=== EXERCISE OBJECTIVE ===
Scan the material for the word "none", then return every line where it appears.

DATA FOR THE TASK START

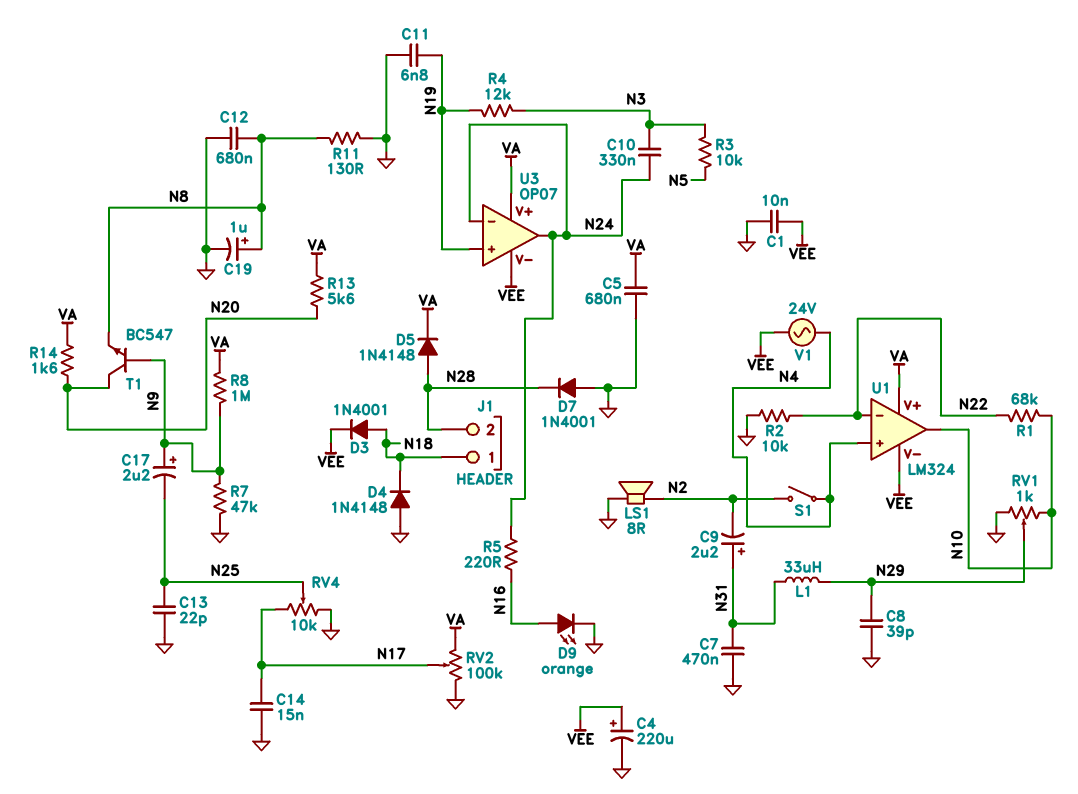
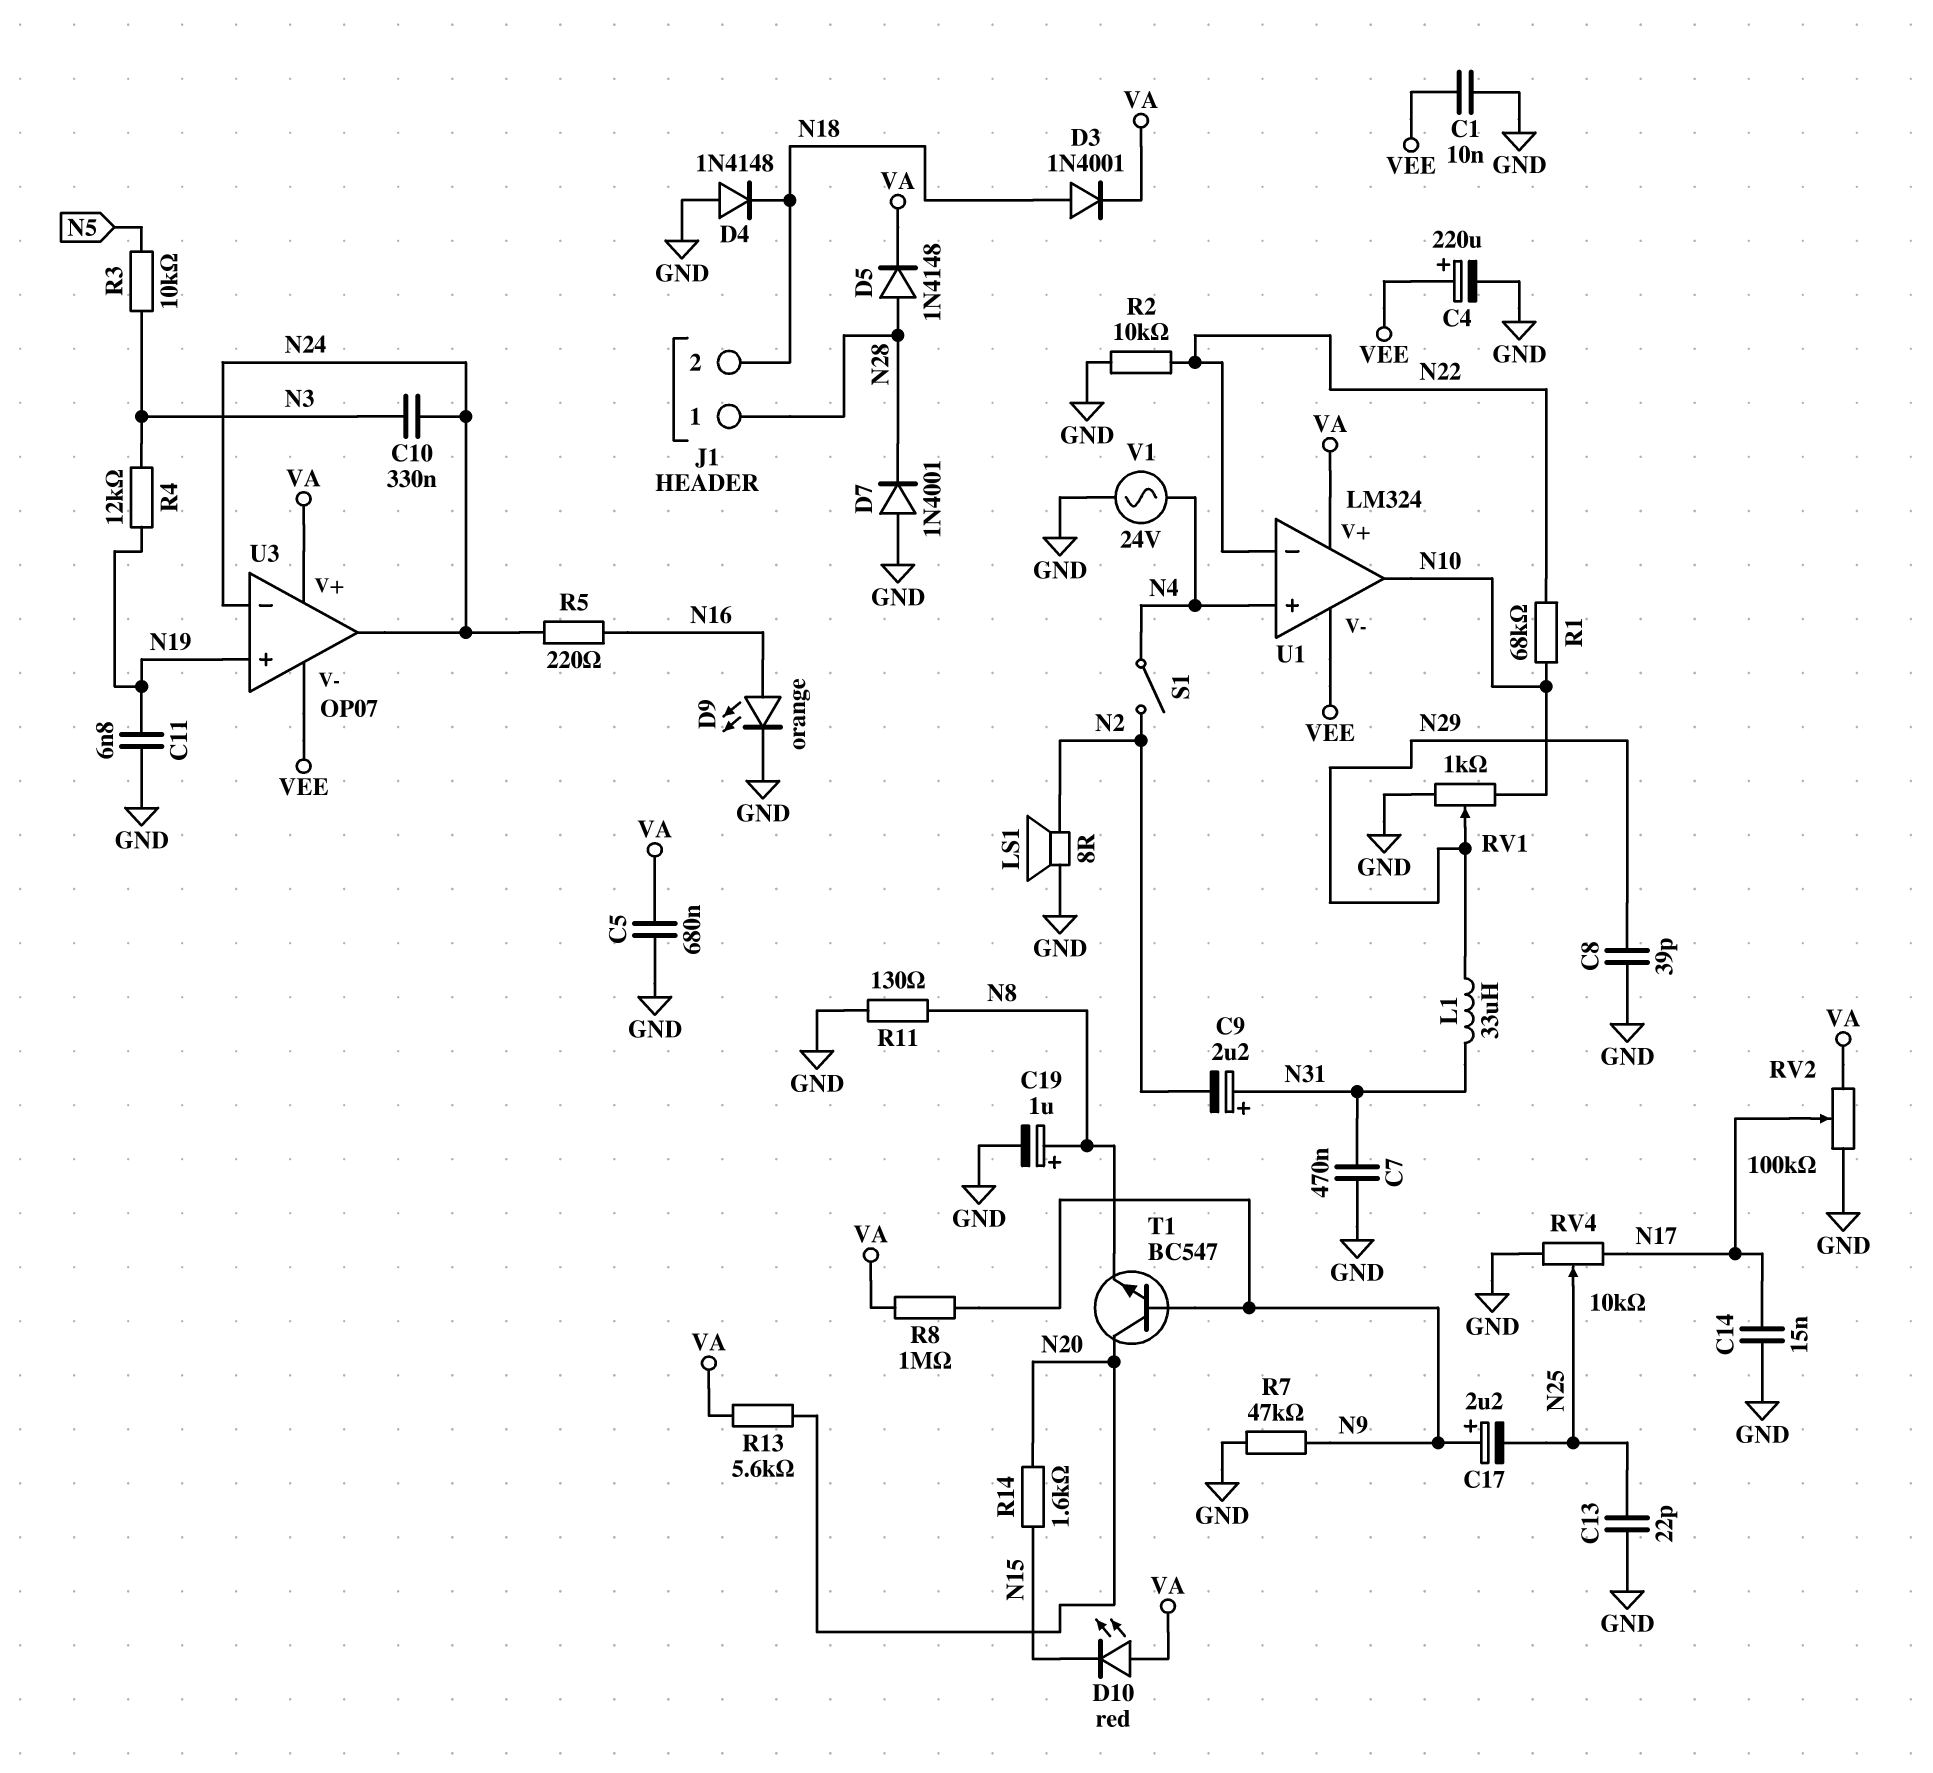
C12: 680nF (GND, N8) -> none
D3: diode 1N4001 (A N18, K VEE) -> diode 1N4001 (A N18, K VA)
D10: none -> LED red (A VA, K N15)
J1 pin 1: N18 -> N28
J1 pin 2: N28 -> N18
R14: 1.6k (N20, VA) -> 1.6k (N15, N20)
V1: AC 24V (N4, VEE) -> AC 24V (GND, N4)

DATA FOR THE TASK END

=== RESPONSE BOX ===
C12: 680nF (GND, N8) -> none
D10: none -> LED red (A VA, K N15)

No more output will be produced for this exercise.